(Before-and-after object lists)
• • •
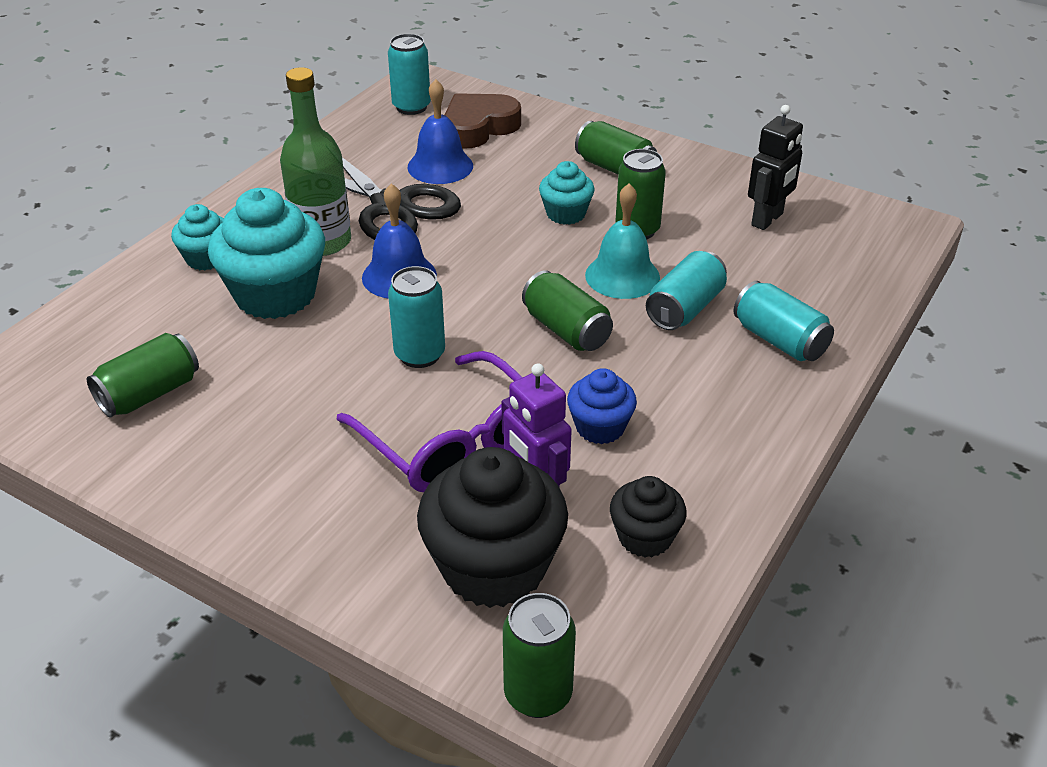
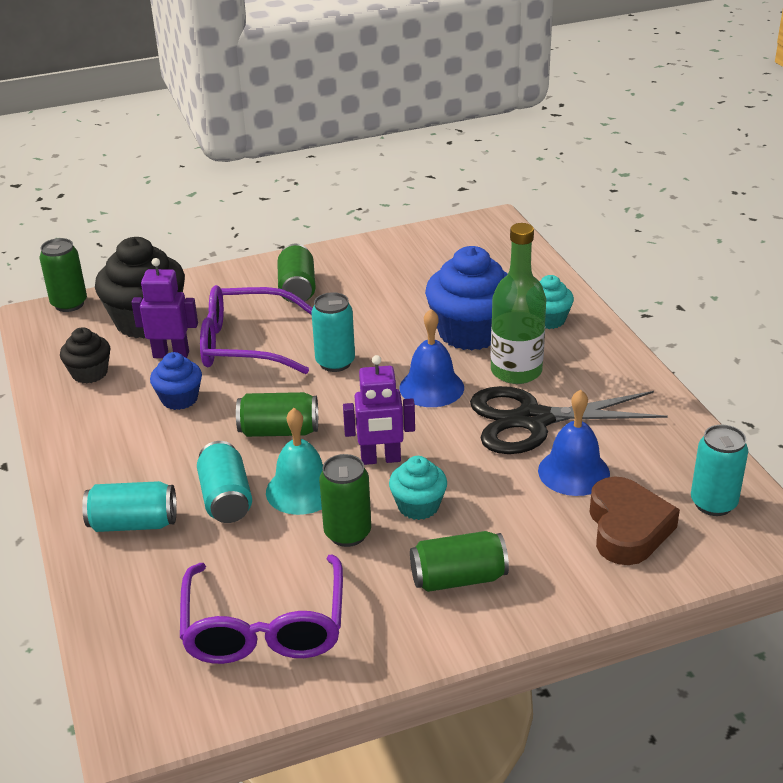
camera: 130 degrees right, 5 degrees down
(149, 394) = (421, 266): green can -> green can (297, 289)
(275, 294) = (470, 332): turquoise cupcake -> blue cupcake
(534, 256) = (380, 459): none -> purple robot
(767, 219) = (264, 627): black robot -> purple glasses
• • •
### [WHAT IS NEEDED]
Every entry above is to be transcribed exactly, with all pictures left out.

### [RESPONSE TO THIS TASK]
camera: 130 degrees right, 5 degrees down
(149, 394) = (421, 266): green can -> green can (297, 289)
(275, 294) = (470, 332): turquoise cupcake -> blue cupcake
(534, 256) = (380, 459): none -> purple robot
(767, 219) = (264, 627): black robot -> purple glasses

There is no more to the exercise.